Colored object listings

# # #

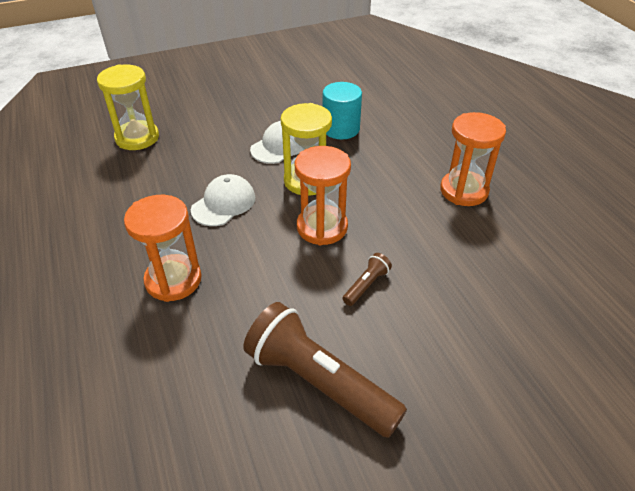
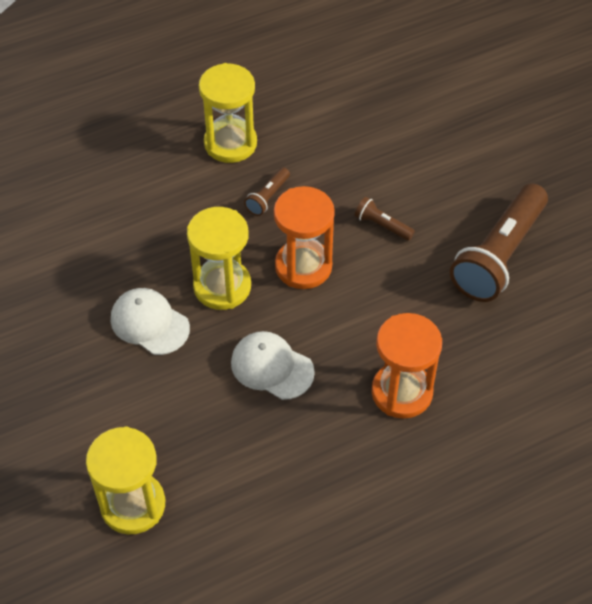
camera: 95 degrees left, 10 degrees up
(341, 129) = (109, 258): turquoise cylinder -> none
(401, 210) = (267, 197): none -> brown flashlight
(464, 191) = (230, 143): orange hourglass -> yellow hourglass

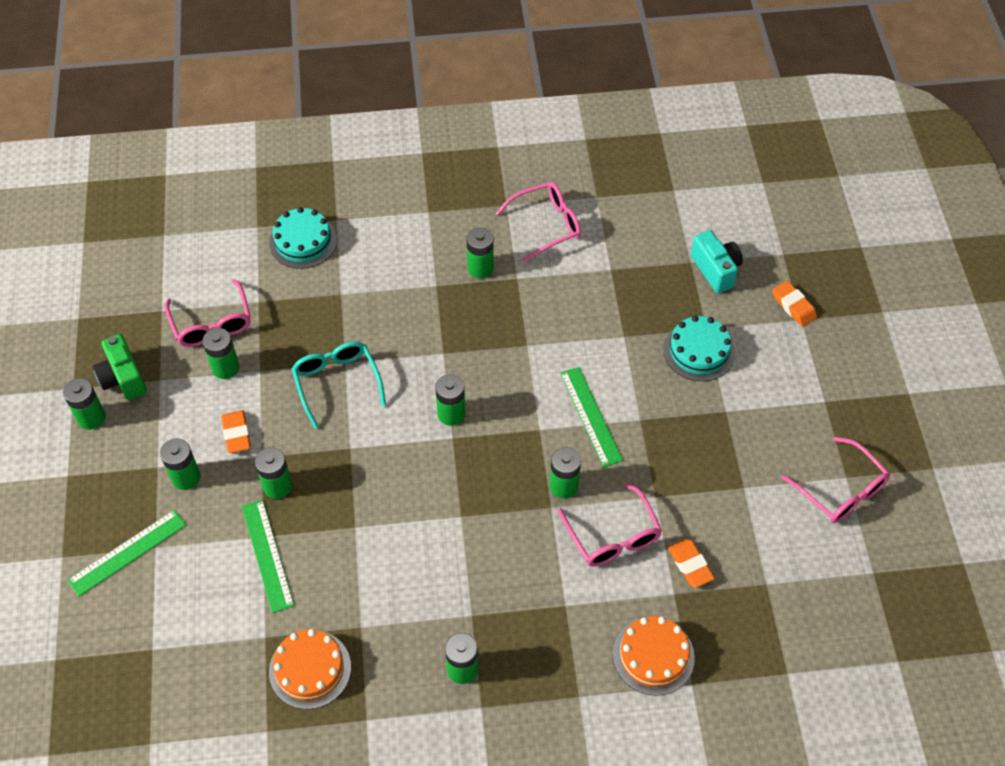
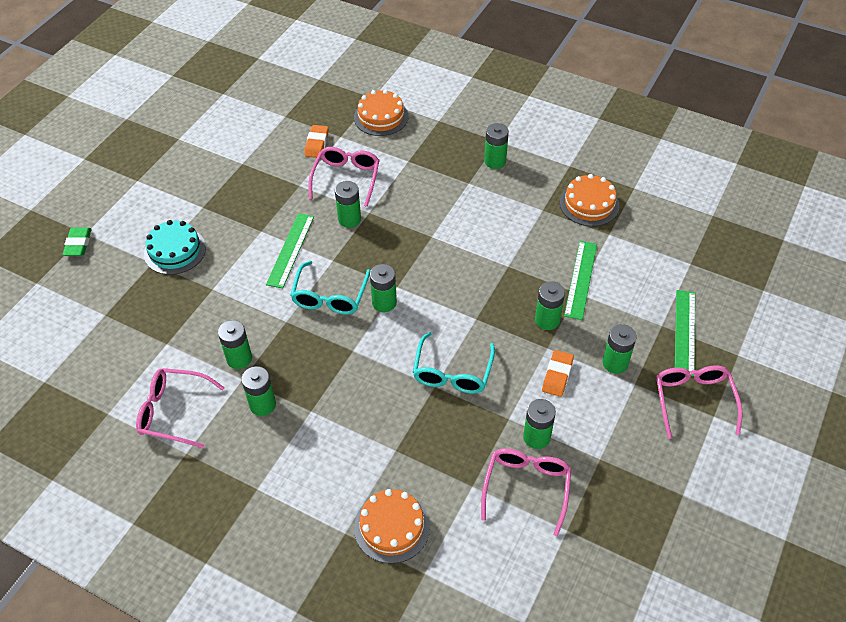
camera: 145 degrees left, 5 degrees down
(91, 417) = (675, 456): green battery -> green battery (239, 358)
(123, 378) = (632, 478): green camera -> none
(127, 552) = (684, 332): green ruler -> green ruler turned 75 degrees counterclockwise
(303, 241) = (392, 527): turquoise cake -> orange cake
(508, 390) = (330, 296): none -> turquoise glasses
(715, 270) = (95, 298): turquoise camera -> none
(793, 306) = (78, 244): orange eraser -> green eraser
(841, 490) = (190, 134): pink glasses -> pink glasses (693, 400)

# # #

Repeat the entries exactly as they are given, leaving out each image.

• TASK ANSWER:
camera: 95 degrees left, 10 degrees up
(341, 129) = (109, 258): turquoise cylinder -> none
(401, 210) = (267, 197): none -> brown flashlight
(464, 191) = (230, 143): orange hourglass -> yellow hourglass

camera: 145 degrees left, 5 degrees down
(91, 417) = (675, 456): green battery -> green battery (239, 358)
(123, 378) = (632, 478): green camera -> none
(127, 552) = (684, 332): green ruler -> green ruler turned 75 degrees counterclockwise
(303, 241) = (392, 527): turquoise cake -> orange cake
(508, 390) = (330, 296): none -> turquoise glasses
(715, 270) = (95, 298): turquoise camera -> none
(793, 306) = (78, 244): orange eraser -> green eraser
(841, 490) = (190, 134): pink glasses -> pink glasses (693, 400)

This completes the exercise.